Segment Start: THE DATA

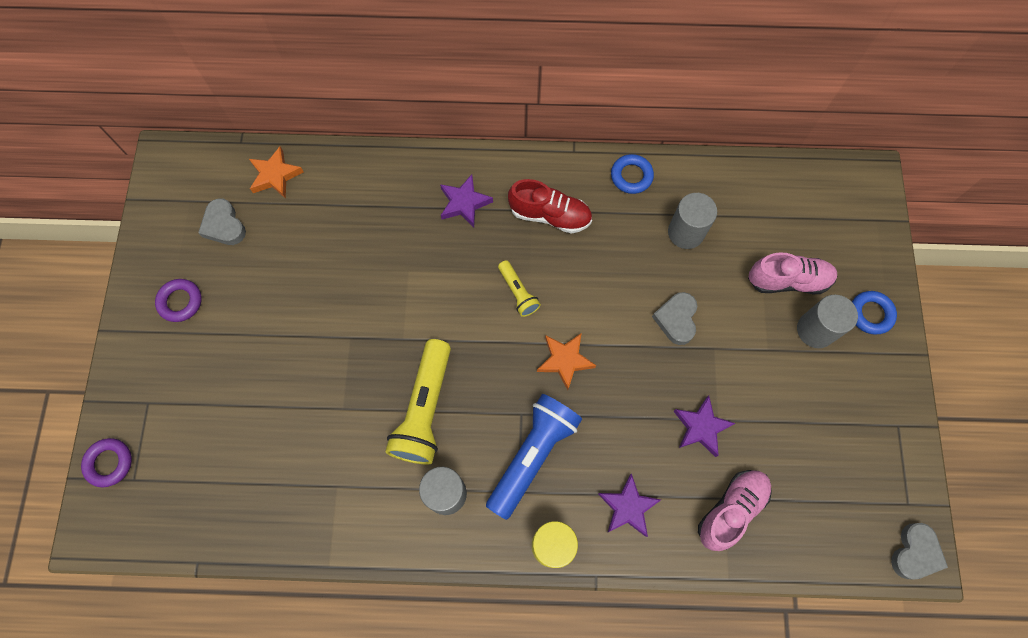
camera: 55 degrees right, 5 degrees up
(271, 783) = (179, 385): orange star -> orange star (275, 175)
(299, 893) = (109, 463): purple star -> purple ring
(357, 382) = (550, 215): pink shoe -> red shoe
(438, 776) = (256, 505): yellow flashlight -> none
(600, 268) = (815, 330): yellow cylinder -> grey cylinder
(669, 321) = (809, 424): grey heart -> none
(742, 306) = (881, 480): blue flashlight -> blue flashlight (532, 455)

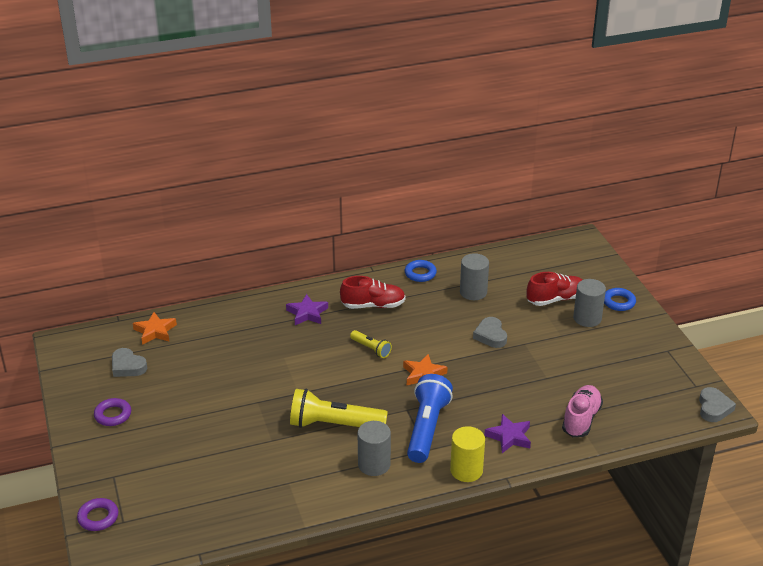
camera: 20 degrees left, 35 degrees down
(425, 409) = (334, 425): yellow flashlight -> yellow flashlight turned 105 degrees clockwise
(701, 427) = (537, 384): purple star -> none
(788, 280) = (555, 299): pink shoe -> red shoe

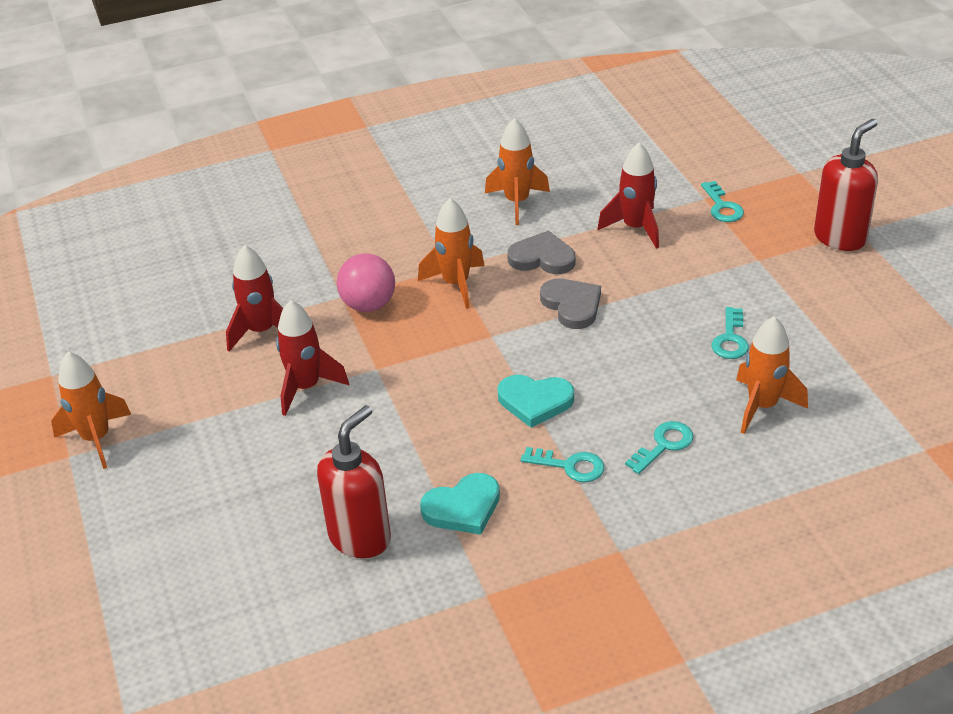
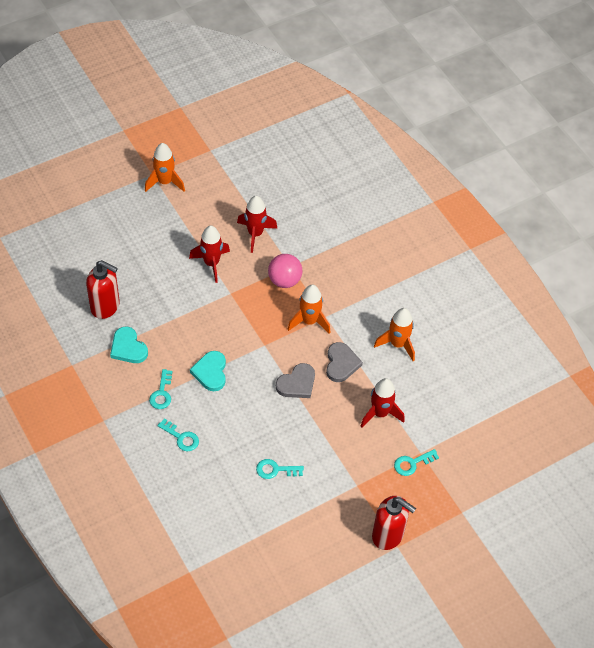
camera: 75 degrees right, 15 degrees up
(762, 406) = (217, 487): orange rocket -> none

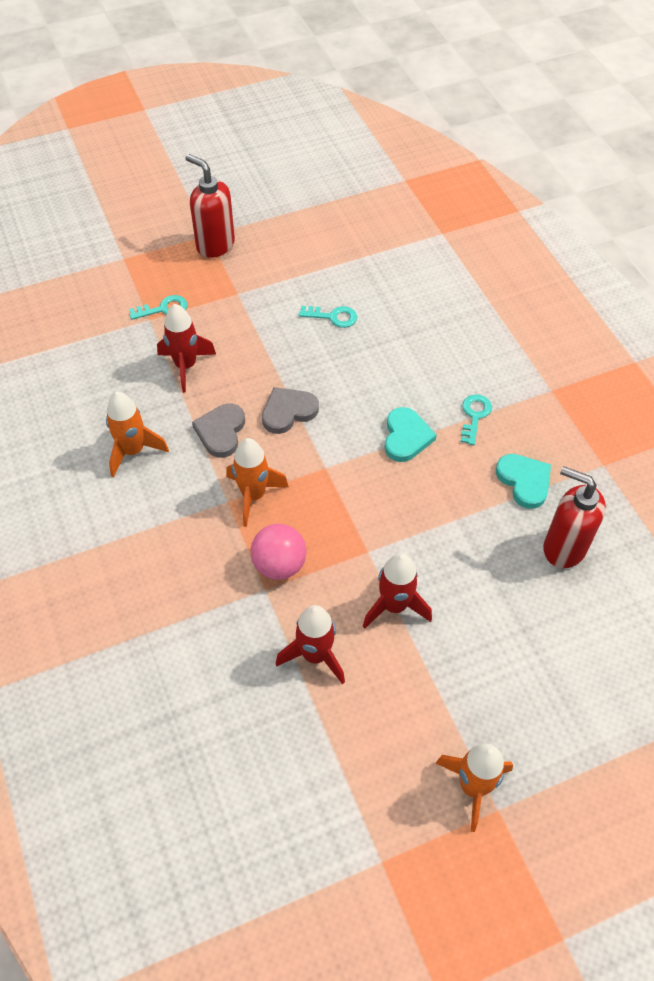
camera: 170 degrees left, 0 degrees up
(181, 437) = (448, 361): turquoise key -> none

Segment End: THE DATA
Segment Start: THE DATA

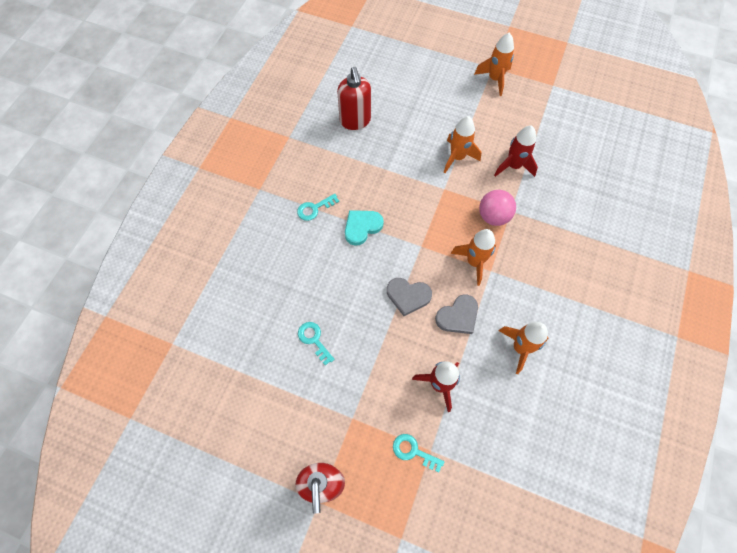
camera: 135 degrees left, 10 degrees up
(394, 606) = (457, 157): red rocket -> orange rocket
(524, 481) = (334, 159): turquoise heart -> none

Segment End: THE DATA

**WHAT YOU WILL DO**
Retype the portion of the data above that starts on the line with "camera: 55 degrees right, 5 degrees up" and finishes on the line with "(669, 321) = (809, 424): grey heart -> none", including both of those lines.

**RESPONSE BOX**
camera: 55 degrees right, 5 degrees up
(271, 783) = (179, 385): orange star -> orange star (275, 175)
(299, 893) = (109, 463): purple star -> purple ring
(357, 382) = (550, 215): pink shoe -> red shoe
(438, 776) = (256, 505): yellow flashlight -> none
(600, 268) = (815, 330): yellow cylinder -> grey cylinder
(669, 321) = (809, 424): grey heart -> none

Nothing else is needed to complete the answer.